**Exercise prompt**
Below is a block of entries; repeat exactly the lines starting at the line that contains "D1: LED (A +5V, K N22) -> LED (A N22, K +5V)" and ending at the line that contains "R208: 6.8k (5V, FAN) -> 6.8k (EN_N2, FAN)", both included.

Modification records:
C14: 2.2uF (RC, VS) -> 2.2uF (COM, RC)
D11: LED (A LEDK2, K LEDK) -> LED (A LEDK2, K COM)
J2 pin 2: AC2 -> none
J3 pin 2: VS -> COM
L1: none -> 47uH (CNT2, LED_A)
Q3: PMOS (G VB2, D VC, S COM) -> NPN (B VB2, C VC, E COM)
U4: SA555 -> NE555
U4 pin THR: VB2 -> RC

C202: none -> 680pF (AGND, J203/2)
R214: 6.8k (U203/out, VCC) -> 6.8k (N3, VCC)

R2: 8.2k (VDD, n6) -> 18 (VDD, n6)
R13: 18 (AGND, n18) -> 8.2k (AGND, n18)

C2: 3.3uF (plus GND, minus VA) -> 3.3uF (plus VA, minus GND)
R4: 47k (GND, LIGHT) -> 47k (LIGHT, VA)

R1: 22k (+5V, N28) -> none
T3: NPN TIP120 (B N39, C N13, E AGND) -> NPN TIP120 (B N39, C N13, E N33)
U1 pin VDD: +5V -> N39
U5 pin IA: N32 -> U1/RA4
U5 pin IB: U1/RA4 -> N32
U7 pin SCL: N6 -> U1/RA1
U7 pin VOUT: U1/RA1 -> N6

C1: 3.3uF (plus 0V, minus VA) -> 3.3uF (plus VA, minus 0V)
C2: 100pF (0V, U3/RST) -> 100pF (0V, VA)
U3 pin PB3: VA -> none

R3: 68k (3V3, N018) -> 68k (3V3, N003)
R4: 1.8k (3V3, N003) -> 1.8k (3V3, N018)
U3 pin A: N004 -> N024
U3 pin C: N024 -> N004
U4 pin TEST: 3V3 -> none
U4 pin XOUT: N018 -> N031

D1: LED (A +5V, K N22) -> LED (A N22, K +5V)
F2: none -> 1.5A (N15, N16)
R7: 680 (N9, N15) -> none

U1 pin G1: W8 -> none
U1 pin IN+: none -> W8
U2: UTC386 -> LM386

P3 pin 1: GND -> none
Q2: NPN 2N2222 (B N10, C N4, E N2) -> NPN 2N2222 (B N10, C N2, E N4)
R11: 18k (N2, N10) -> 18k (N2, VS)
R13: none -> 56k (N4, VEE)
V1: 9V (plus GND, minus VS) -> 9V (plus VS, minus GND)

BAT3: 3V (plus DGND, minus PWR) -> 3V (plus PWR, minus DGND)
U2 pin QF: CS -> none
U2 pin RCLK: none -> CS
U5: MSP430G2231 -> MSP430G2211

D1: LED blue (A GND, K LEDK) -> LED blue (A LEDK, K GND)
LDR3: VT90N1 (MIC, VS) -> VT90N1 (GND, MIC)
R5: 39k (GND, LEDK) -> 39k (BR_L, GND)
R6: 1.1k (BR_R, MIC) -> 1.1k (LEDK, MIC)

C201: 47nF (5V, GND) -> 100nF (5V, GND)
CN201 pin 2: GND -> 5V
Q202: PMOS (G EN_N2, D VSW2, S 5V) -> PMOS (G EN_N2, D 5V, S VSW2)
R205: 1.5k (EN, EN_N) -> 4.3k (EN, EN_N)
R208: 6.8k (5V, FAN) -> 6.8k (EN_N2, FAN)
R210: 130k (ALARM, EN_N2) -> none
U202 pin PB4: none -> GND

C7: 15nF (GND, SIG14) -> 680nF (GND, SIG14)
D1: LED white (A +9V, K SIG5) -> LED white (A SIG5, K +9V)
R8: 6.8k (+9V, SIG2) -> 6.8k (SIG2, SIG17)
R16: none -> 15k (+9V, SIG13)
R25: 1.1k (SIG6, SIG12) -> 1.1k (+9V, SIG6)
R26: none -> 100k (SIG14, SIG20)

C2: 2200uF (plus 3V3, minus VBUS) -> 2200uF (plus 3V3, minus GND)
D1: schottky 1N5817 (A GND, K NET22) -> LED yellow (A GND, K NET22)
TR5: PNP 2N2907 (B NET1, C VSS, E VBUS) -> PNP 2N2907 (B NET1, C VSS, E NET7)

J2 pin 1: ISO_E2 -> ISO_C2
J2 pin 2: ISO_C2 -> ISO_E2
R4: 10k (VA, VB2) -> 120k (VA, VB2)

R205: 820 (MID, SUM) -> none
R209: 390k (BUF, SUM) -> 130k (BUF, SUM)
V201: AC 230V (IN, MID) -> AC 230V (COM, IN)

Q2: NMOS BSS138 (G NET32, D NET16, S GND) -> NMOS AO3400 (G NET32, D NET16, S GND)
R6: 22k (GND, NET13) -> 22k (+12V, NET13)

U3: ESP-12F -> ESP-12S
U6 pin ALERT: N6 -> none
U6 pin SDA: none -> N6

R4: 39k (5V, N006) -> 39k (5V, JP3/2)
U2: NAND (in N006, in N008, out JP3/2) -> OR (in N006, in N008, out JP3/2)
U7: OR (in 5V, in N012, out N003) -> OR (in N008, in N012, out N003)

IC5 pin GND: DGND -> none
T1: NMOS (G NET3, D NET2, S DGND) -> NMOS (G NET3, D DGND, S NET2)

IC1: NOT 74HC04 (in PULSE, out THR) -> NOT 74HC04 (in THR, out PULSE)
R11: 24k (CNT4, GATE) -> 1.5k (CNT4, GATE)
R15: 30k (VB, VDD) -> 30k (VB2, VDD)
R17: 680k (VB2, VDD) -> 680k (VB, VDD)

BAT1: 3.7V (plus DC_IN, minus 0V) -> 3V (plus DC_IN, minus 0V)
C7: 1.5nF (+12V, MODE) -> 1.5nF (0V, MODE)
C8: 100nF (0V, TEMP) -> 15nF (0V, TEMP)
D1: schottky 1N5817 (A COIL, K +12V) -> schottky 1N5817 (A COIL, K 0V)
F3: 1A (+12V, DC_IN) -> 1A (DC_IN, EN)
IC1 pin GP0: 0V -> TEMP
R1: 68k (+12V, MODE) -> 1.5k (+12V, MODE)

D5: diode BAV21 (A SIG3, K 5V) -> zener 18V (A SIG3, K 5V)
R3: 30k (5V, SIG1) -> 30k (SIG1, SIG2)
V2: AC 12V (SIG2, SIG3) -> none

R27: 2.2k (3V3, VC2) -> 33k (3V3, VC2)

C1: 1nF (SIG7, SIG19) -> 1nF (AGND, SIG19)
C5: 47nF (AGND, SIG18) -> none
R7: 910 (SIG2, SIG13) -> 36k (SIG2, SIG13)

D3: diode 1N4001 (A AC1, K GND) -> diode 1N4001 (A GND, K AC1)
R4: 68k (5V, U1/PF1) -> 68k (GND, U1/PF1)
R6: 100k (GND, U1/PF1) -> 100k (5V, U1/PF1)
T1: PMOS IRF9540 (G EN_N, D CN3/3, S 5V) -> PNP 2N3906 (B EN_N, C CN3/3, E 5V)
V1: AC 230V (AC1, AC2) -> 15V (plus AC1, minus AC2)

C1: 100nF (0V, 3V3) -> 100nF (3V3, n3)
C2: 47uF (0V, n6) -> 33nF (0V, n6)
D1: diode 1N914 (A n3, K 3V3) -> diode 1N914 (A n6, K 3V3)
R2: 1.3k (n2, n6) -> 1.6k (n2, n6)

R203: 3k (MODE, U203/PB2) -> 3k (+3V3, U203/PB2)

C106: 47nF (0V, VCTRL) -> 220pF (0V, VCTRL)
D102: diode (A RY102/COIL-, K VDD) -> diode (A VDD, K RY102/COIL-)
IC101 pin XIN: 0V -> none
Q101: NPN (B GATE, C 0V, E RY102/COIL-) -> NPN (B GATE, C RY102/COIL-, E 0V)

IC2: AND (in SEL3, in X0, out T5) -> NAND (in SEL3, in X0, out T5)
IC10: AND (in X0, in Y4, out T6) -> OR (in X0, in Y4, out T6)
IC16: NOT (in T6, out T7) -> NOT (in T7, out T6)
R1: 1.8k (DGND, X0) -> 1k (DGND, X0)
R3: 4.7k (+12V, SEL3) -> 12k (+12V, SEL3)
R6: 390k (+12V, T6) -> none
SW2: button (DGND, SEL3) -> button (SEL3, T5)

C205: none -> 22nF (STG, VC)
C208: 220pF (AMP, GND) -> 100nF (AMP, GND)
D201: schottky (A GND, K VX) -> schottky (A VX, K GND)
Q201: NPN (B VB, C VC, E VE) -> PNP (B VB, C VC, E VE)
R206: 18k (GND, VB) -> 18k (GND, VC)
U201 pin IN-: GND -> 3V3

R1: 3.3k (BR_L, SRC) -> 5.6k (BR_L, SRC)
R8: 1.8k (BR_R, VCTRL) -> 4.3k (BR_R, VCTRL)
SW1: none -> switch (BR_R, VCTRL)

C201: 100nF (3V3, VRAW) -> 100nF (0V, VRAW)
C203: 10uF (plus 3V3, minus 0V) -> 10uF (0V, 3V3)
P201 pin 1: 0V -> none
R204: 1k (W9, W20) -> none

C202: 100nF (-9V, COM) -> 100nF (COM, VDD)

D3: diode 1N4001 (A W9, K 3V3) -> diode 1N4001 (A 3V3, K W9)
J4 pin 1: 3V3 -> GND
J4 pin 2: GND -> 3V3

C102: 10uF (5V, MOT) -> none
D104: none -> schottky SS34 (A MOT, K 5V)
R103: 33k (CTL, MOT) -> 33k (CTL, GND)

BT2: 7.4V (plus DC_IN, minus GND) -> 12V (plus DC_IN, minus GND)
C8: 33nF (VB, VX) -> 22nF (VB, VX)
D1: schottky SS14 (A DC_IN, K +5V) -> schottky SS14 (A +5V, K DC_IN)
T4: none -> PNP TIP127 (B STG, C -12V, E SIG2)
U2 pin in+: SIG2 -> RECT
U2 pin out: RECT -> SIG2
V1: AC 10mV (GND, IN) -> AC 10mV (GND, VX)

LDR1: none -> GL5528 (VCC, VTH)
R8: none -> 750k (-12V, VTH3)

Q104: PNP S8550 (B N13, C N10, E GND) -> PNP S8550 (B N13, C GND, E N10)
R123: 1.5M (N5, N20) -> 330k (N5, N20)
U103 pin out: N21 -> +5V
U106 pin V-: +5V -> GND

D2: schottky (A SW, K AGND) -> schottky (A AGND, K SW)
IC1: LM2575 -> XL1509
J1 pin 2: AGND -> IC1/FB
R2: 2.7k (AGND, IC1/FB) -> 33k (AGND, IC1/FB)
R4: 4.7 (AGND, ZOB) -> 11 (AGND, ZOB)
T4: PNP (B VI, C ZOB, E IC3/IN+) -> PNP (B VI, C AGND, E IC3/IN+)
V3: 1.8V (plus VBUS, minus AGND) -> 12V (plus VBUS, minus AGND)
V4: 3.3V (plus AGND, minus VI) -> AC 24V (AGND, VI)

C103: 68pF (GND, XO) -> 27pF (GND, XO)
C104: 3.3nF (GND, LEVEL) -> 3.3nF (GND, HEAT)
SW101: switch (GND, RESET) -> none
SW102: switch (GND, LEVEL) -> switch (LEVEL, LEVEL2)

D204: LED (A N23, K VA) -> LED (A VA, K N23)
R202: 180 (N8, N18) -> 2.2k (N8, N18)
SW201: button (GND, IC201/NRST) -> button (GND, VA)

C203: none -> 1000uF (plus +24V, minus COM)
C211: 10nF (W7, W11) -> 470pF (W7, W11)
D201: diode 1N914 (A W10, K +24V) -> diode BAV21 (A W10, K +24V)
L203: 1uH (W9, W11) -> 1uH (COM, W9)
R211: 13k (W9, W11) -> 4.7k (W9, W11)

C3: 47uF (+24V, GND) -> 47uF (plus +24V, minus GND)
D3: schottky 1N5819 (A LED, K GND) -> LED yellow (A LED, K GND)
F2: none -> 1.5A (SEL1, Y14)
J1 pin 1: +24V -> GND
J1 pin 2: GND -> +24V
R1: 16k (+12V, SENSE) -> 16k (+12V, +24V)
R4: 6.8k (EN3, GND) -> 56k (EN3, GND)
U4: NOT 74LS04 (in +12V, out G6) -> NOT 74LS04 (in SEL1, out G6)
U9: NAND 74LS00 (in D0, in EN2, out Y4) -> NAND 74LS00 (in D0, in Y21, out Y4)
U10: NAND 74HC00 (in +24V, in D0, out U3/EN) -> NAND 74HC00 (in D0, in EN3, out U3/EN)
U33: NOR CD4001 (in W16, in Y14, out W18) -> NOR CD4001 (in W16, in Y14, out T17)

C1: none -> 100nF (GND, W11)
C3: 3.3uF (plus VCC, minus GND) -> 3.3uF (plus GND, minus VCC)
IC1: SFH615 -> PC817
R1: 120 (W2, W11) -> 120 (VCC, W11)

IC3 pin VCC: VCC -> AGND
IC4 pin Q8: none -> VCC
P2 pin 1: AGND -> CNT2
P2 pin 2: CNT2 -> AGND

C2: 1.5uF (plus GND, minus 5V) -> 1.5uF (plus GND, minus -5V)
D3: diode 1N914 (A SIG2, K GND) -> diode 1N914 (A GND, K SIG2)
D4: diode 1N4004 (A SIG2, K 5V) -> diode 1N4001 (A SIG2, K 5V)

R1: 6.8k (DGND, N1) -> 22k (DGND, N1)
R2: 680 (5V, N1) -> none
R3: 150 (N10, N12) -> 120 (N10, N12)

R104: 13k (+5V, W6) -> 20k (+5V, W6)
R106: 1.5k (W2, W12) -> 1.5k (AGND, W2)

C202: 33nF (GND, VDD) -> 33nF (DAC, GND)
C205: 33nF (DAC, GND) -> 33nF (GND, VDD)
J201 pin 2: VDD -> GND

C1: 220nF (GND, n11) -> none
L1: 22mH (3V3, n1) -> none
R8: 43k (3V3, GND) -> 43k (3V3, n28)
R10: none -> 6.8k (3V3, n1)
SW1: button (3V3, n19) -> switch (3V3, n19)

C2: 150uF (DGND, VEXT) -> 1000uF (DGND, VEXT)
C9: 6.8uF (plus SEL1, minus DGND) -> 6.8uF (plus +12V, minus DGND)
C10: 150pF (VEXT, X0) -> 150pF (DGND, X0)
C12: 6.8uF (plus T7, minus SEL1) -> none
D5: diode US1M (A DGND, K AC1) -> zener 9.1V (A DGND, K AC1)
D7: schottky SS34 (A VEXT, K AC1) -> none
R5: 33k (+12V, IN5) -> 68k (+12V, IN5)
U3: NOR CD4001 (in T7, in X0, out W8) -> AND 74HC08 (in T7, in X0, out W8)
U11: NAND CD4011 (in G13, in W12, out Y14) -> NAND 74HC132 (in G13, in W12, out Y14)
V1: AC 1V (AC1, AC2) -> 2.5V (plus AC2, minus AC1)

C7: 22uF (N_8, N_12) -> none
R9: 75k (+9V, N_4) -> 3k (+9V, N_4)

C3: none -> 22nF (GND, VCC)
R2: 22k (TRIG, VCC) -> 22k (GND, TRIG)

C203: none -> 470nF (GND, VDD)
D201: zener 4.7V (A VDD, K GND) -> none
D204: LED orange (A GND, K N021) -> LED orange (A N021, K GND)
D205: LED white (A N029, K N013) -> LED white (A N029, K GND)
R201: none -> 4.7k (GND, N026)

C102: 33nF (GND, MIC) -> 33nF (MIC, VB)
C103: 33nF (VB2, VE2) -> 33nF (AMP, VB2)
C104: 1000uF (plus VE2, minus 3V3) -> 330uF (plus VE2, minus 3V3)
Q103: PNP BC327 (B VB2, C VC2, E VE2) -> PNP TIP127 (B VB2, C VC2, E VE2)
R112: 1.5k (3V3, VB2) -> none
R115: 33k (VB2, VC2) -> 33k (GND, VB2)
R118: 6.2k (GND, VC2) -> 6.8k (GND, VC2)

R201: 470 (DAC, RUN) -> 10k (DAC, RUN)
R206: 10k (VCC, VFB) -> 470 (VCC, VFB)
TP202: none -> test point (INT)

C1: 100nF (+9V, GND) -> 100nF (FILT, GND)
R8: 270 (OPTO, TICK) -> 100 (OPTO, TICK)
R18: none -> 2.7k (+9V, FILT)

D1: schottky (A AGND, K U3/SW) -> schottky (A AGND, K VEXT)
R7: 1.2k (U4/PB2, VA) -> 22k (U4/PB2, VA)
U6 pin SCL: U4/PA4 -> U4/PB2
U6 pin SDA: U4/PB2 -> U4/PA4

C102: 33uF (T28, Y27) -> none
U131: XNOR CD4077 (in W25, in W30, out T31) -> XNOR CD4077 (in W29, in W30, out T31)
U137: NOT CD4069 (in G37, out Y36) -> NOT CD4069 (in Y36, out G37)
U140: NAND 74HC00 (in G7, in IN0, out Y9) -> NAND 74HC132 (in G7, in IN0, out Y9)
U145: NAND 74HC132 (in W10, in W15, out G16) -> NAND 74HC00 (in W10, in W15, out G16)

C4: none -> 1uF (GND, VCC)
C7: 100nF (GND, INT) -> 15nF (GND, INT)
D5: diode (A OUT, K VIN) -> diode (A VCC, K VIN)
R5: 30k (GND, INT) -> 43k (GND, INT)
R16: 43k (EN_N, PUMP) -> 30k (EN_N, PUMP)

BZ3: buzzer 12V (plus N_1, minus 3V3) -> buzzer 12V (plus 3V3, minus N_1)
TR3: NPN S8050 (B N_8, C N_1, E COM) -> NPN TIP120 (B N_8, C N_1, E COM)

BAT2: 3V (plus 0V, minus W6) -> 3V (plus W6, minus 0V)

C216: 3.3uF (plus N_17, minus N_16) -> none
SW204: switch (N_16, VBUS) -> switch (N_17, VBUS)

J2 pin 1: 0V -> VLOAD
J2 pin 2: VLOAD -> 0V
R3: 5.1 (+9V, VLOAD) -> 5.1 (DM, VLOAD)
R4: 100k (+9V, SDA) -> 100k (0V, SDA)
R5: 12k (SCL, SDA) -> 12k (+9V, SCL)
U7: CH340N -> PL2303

**Result below**
D1: LED (A +5V, K N22) -> LED (A N22, K +5V)
F2: none -> 1.5A (N15, N16)
R7: 680 (N9, N15) -> none

U1 pin G1: W8 -> none
U1 pin IN+: none -> W8
U2: UTC386 -> LM386

P3 pin 1: GND -> none
Q2: NPN 2N2222 (B N10, C N4, E N2) -> NPN 2N2222 (B N10, C N2, E N4)
R11: 18k (N2, N10) -> 18k (N2, VS)
R13: none -> 56k (N4, VEE)
V1: 9V (plus GND, minus VS) -> 9V (plus VS, minus GND)

BAT3: 3V (plus DGND, minus PWR) -> 3V (plus PWR, minus DGND)
U2 pin QF: CS -> none
U2 pin RCLK: none -> CS
U5: MSP430G2231 -> MSP430G2211

D1: LED blue (A GND, K LEDK) -> LED blue (A LEDK, K GND)
LDR3: VT90N1 (MIC, VS) -> VT90N1 (GND, MIC)
R5: 39k (GND, LEDK) -> 39k (BR_L, GND)
R6: 1.1k (BR_R, MIC) -> 1.1k (LEDK, MIC)

C201: 47nF (5V, GND) -> 100nF (5V, GND)
CN201 pin 2: GND -> 5V
Q202: PMOS (G EN_N2, D VSW2, S 5V) -> PMOS (G EN_N2, D 5V, S VSW2)
R205: 1.5k (EN, EN_N) -> 4.3k (EN, EN_N)
R208: 6.8k (5V, FAN) -> 6.8k (EN_N2, FAN)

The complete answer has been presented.